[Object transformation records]

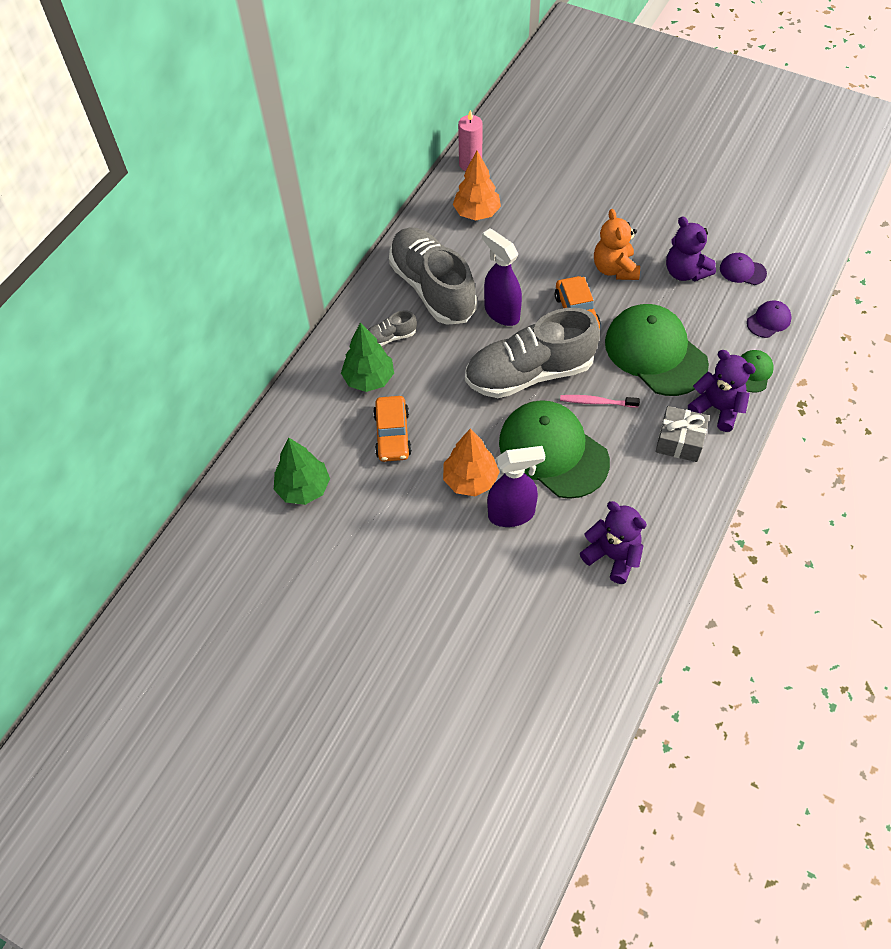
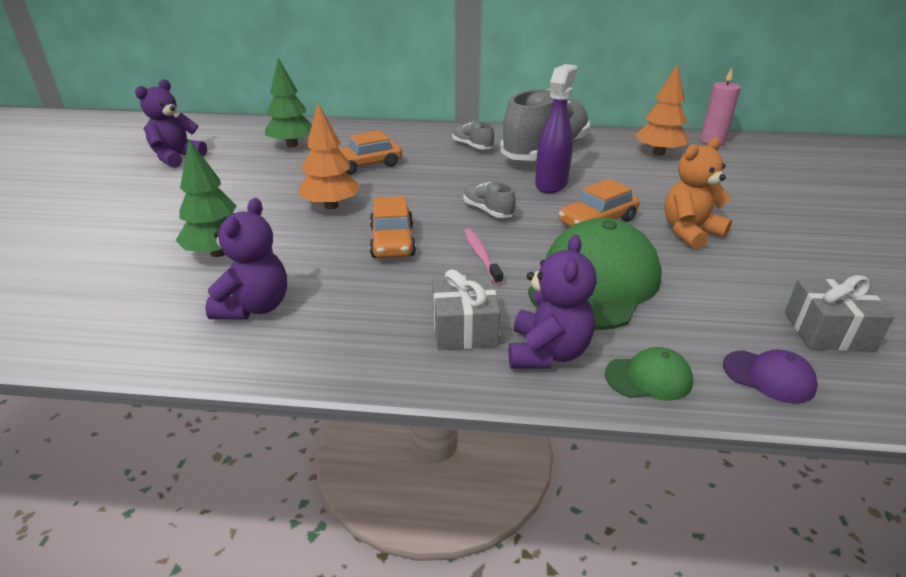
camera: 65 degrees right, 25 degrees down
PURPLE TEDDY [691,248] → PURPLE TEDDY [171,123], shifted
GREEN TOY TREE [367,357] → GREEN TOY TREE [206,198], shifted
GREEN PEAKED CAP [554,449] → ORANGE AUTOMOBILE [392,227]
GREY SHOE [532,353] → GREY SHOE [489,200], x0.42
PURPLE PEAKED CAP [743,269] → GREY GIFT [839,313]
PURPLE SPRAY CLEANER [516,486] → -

▶ **How to complete this task**: Pictures aside, every entry above must be repeated exactly.

▶ **Exercise answer**:
camera: 65 degrees right, 25 degrees down
PURPLE TEDDY [691,248] → PURPLE TEDDY [171,123], shifted
GREEN TOY TREE [367,357] → GREEN TOY TREE [206,198], shifted
GREEN PEAKED CAP [554,449] → ORANGE AUTOMOBILE [392,227]
GREY SHOE [532,353] → GREY SHOE [489,200], x0.42
PURPLE PEAKED CAP [743,269] → GREY GIFT [839,313]
PURPLE SPRAY CLEANER [516,486] → -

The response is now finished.